Information provided:

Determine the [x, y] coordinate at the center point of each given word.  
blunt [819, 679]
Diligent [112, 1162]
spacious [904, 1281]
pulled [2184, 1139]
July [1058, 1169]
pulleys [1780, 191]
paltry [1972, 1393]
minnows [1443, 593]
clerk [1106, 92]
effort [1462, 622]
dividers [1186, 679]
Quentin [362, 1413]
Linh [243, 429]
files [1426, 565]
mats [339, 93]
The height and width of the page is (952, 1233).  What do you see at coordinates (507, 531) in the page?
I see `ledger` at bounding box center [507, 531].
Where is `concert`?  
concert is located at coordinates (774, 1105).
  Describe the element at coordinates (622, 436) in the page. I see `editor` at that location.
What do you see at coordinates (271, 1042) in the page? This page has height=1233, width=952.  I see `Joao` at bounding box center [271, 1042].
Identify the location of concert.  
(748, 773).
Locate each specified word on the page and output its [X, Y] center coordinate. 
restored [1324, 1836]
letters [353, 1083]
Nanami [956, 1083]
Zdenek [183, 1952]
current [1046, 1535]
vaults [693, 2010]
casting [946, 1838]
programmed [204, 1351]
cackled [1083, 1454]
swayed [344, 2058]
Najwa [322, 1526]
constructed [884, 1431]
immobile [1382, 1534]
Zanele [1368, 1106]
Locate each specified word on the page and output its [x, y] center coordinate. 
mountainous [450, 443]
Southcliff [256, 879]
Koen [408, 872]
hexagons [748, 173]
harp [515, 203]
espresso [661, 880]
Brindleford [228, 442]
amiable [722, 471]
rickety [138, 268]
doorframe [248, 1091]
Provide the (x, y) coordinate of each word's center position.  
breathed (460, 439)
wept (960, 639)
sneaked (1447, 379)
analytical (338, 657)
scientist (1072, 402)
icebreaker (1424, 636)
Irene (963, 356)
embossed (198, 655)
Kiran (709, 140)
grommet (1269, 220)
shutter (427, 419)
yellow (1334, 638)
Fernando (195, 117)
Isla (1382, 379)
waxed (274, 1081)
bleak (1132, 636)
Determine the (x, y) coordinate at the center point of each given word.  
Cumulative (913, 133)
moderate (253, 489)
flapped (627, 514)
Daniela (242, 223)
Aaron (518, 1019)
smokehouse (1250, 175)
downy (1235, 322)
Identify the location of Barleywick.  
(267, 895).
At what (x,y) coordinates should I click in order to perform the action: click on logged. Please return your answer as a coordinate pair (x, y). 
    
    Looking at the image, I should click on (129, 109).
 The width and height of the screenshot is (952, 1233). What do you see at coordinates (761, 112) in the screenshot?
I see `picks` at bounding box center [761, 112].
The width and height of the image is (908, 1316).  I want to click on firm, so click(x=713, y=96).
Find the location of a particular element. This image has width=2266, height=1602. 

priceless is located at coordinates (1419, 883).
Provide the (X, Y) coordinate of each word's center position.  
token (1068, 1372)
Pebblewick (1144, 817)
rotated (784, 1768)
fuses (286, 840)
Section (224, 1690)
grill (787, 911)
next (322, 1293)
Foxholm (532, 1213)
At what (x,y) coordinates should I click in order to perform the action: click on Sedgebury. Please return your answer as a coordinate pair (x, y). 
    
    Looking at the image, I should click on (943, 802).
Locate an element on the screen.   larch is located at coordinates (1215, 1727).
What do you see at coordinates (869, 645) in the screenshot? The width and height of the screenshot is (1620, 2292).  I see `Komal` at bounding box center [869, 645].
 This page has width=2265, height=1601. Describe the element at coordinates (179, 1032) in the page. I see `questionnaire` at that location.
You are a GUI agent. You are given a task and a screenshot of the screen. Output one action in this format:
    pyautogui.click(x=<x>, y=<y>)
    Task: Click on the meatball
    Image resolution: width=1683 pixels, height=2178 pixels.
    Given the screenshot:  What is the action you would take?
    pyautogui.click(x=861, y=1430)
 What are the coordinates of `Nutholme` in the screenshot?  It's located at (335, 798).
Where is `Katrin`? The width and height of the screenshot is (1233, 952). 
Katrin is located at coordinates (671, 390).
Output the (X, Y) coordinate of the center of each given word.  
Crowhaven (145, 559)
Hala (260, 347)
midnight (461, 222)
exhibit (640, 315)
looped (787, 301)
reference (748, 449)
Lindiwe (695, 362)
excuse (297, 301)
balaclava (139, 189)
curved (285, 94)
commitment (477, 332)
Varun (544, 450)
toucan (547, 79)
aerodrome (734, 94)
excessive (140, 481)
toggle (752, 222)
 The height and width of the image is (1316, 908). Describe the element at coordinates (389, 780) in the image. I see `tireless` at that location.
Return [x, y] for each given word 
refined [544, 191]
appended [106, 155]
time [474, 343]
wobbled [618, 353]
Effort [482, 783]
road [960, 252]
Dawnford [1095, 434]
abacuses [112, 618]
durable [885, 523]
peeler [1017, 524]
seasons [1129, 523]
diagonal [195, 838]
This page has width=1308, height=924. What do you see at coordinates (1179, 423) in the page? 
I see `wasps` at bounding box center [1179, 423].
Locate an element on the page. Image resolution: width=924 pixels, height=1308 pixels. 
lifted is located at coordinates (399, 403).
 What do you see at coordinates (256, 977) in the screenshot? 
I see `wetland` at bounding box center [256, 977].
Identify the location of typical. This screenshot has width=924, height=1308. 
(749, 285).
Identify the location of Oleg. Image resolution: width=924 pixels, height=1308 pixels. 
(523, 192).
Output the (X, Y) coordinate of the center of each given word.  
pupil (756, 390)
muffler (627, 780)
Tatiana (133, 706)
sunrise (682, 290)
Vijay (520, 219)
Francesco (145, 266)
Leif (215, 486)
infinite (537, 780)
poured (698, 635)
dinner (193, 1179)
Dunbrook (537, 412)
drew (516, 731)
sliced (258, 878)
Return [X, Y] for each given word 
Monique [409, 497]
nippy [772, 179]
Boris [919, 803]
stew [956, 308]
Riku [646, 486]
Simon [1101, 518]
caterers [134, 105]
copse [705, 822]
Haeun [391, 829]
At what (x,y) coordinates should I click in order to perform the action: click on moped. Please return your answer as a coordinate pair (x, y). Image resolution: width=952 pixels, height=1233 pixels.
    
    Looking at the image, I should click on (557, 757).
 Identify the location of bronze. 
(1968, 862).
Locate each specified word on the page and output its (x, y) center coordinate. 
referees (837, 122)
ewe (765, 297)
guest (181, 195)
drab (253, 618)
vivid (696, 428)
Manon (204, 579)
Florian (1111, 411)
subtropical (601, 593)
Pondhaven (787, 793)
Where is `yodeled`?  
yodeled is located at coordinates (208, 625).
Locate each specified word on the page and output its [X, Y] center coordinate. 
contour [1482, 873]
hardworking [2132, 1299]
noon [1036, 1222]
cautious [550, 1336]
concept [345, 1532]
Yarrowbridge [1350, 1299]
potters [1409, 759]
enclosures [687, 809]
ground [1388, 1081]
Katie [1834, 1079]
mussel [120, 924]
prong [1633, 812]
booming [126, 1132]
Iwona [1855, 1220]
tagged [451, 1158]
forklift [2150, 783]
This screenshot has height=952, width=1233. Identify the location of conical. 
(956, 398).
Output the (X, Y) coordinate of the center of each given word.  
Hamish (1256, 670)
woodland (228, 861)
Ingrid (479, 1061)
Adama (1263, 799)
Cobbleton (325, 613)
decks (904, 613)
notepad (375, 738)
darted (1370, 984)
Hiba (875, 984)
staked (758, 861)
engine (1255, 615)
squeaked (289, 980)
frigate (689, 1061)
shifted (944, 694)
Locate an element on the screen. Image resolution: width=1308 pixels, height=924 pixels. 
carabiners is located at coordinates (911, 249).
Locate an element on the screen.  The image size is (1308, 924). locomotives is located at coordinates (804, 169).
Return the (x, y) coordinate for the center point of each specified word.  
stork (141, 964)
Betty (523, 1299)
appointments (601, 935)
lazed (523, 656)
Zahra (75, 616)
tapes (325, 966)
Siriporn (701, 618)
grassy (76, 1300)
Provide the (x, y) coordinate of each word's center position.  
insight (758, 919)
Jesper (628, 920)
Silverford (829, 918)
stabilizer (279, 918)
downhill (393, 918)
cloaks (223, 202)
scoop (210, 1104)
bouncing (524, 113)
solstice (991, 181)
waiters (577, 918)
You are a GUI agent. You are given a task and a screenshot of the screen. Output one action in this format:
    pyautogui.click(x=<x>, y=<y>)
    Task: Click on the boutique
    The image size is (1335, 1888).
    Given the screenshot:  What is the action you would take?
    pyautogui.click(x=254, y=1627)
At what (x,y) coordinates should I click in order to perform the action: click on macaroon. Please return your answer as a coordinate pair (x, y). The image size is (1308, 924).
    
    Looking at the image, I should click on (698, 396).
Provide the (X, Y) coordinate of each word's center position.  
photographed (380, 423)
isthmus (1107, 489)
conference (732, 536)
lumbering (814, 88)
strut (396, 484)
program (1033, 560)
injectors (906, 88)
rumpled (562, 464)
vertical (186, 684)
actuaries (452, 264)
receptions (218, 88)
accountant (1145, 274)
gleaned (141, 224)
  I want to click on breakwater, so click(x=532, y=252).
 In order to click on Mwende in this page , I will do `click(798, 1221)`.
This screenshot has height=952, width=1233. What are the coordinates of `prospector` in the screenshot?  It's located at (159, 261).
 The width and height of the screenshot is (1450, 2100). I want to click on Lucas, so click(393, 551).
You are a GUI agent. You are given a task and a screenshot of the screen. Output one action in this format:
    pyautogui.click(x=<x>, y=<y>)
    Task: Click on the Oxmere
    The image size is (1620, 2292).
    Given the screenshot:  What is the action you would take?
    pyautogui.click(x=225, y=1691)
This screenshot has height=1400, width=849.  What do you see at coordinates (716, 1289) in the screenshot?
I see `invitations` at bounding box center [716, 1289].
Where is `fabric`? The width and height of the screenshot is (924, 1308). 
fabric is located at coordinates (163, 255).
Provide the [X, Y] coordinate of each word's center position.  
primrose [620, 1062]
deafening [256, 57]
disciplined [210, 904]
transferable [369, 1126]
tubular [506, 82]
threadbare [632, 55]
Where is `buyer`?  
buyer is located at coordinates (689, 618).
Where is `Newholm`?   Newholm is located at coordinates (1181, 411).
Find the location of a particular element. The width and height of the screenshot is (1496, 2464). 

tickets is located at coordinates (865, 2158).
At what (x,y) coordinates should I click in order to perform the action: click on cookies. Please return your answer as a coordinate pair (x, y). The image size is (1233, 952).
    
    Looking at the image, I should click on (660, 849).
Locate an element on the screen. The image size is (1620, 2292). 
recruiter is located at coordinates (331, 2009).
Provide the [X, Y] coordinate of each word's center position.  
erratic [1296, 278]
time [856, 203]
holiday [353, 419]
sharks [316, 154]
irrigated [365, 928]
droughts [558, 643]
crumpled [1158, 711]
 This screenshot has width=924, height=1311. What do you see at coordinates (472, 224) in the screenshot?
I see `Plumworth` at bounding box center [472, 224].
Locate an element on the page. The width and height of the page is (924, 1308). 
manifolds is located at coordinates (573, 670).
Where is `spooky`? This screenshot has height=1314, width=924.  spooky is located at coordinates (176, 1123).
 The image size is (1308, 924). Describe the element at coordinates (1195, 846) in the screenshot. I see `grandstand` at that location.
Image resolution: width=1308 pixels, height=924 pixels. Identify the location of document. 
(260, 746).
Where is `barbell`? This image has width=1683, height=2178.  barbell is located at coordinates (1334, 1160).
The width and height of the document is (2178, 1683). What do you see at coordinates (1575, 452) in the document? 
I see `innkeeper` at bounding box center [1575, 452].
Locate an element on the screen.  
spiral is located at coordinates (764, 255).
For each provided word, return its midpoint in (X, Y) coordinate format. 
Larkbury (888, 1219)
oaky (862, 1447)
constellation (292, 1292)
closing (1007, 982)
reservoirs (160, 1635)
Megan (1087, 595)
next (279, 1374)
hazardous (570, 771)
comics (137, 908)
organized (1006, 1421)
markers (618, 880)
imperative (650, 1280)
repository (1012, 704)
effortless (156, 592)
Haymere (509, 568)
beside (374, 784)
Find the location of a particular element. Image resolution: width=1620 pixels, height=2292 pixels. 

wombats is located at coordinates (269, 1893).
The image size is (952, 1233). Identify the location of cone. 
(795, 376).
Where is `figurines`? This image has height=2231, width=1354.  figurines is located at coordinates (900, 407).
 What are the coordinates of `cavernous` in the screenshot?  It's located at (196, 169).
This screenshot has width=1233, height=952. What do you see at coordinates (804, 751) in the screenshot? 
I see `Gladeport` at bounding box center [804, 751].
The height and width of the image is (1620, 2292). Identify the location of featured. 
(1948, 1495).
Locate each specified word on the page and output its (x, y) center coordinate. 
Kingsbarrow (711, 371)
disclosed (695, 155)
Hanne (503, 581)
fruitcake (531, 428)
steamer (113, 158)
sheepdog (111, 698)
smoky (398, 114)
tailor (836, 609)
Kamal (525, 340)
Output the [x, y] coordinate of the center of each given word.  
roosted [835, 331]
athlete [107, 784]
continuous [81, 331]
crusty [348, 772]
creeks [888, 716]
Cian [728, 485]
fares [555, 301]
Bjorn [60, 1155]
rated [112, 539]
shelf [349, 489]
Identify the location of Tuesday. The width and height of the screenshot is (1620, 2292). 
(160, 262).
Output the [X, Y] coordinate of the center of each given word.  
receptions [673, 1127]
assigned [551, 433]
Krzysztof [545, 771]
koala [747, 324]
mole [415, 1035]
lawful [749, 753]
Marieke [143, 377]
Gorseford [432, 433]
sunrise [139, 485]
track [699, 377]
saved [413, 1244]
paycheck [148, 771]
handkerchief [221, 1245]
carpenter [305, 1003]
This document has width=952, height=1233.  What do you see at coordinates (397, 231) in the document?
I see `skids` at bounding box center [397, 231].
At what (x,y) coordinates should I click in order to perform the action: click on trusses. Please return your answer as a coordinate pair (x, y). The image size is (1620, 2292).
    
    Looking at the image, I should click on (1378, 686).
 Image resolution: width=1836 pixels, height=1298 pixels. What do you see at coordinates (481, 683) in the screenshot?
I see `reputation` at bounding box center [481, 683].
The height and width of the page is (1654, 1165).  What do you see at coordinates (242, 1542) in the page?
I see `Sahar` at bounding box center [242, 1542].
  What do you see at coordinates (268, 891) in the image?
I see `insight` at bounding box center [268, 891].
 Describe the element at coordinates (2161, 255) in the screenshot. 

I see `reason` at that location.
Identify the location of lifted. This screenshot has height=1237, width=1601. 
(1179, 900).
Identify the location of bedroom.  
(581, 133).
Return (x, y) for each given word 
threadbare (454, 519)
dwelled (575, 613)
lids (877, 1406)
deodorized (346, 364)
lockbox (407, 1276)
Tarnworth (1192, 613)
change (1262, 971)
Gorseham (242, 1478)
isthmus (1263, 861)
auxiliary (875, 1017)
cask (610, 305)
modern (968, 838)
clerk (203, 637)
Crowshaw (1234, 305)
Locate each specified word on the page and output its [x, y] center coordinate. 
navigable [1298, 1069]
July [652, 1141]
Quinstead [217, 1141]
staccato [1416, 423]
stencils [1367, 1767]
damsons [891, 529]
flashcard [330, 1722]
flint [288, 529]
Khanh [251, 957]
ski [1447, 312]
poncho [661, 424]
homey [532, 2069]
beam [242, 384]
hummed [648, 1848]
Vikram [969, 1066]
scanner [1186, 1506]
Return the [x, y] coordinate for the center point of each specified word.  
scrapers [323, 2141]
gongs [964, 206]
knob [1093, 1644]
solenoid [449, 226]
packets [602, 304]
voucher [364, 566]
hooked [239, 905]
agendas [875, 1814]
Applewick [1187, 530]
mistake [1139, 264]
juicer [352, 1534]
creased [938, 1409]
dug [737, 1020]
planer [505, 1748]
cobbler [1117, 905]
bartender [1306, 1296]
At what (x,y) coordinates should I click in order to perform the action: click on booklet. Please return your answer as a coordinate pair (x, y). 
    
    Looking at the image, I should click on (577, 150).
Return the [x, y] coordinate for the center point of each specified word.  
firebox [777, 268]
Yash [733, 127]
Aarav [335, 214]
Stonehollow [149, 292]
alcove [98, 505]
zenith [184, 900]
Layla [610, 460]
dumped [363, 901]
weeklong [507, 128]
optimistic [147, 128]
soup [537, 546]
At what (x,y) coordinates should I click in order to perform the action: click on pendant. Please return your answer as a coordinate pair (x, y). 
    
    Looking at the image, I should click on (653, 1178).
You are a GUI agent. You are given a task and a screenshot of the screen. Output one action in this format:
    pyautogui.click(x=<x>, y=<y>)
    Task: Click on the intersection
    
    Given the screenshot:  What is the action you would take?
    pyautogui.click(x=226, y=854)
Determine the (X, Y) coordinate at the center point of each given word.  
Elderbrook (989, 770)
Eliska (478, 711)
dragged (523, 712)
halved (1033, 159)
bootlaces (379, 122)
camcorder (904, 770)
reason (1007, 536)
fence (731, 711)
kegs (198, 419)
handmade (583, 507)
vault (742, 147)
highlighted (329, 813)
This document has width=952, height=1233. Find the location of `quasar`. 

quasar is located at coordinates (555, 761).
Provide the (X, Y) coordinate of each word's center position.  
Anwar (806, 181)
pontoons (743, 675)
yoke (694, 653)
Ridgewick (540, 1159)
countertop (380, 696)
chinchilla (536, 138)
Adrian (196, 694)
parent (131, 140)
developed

The problem: Copy the lines above word for word, starting at the first line and ending with the line that contains "constructed [884, 1431]", including both of those lines.

Exercise response:
Determine the [x, y] coordinate at the center point of each given word.  
blunt [819, 679]
Diligent [112, 1162]
spacious [904, 1281]
pulled [2184, 1139]
July [1058, 1169]
pulleys [1780, 191]
paltry [1972, 1393]
minnows [1443, 593]
clerk [1106, 92]
effort [1462, 622]
dividers [1186, 679]
Quentin [362, 1413]
Linh [243, 429]
files [1426, 565]
mats [339, 93]
The height and width of the page is (952, 1233).  What do you see at coordinates (507, 531) in the page?
I see `ledger` at bounding box center [507, 531].
Where is `concert`?  
concert is located at coordinates (774, 1105).
  Describe the element at coordinates (622, 436) in the page. I see `editor` at that location.
What do you see at coordinates (271, 1042) in the page? This page has height=1233, width=952.  I see `Joao` at bounding box center [271, 1042].
Identify the location of concert.  
(748, 773).
Locate each specified word on the page and output its [X, Y] center coordinate. 
restored [1324, 1836]
letters [353, 1083]
Nanami [956, 1083]
Zdenek [183, 1952]
current [1046, 1535]
vaults [693, 2010]
casting [946, 1838]
programmed [204, 1351]
cackled [1083, 1454]
swayed [344, 2058]
Najwa [322, 1526]
constructed [884, 1431]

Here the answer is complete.